====== Source data

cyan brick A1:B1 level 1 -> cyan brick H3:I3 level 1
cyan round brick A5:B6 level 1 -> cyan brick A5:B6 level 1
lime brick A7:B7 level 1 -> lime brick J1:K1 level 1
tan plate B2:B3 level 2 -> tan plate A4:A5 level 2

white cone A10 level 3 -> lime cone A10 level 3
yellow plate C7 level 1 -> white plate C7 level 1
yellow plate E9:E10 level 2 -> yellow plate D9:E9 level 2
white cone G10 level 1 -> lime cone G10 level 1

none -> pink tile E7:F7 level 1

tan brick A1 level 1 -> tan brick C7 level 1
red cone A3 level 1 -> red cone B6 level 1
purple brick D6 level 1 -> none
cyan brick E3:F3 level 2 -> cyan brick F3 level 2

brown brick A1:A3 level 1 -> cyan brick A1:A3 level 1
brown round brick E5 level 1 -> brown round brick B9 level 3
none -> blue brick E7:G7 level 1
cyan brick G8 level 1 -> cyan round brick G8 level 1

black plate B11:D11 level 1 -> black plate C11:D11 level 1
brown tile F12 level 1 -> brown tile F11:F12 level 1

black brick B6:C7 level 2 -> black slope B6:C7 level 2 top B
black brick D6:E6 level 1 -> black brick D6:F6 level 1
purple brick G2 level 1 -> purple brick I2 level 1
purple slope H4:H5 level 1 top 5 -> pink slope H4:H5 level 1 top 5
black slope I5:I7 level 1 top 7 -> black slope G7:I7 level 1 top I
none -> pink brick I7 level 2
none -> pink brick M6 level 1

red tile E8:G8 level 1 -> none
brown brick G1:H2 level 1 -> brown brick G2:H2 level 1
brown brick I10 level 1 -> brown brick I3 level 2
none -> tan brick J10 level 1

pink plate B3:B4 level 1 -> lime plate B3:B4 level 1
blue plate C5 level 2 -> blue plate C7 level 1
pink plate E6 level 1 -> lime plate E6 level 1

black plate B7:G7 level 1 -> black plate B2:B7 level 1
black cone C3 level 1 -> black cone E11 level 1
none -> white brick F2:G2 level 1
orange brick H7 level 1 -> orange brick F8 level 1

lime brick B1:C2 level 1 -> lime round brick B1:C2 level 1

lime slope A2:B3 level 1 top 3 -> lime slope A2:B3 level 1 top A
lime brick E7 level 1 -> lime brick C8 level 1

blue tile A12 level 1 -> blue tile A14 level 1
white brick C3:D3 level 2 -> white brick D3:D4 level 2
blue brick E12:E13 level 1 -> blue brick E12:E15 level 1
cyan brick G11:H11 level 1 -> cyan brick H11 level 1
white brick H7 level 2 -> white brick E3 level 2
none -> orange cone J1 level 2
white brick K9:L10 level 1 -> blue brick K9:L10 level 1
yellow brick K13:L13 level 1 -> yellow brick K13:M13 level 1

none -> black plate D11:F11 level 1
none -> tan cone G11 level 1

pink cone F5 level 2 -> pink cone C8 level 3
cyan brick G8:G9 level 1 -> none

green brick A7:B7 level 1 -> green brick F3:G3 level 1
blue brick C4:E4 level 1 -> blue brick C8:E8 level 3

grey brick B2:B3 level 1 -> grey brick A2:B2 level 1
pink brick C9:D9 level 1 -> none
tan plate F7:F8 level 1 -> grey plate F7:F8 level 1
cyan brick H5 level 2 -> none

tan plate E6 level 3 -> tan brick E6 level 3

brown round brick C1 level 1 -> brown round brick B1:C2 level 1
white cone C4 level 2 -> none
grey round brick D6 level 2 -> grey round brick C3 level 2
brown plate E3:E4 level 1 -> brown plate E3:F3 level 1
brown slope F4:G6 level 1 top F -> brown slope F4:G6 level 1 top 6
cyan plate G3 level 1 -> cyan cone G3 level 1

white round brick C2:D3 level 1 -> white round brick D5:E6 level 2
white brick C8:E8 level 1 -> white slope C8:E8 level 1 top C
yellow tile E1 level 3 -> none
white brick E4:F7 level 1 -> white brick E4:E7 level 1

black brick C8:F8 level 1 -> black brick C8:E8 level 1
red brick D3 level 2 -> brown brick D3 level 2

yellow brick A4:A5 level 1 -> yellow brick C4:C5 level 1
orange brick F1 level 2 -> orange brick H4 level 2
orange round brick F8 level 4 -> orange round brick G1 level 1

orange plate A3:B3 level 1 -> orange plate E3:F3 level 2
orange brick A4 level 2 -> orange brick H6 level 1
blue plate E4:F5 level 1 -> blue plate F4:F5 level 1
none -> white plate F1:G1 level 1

============

Filter the entries above down to the lines containing the word "slope".

→ **Response area**
black brick B6:C7 level 2 -> black slope B6:C7 level 2 top B
purple slope H4:H5 level 1 top 5 -> pink slope H4:H5 level 1 top 5
black slope I5:I7 level 1 top 7 -> black slope G7:I7 level 1 top I
lime slope A2:B3 level 1 top 3 -> lime slope A2:B3 level 1 top A
brown slope F4:G6 level 1 top F -> brown slope F4:G6 level 1 top 6
white brick C8:E8 level 1 -> white slope C8:E8 level 1 top C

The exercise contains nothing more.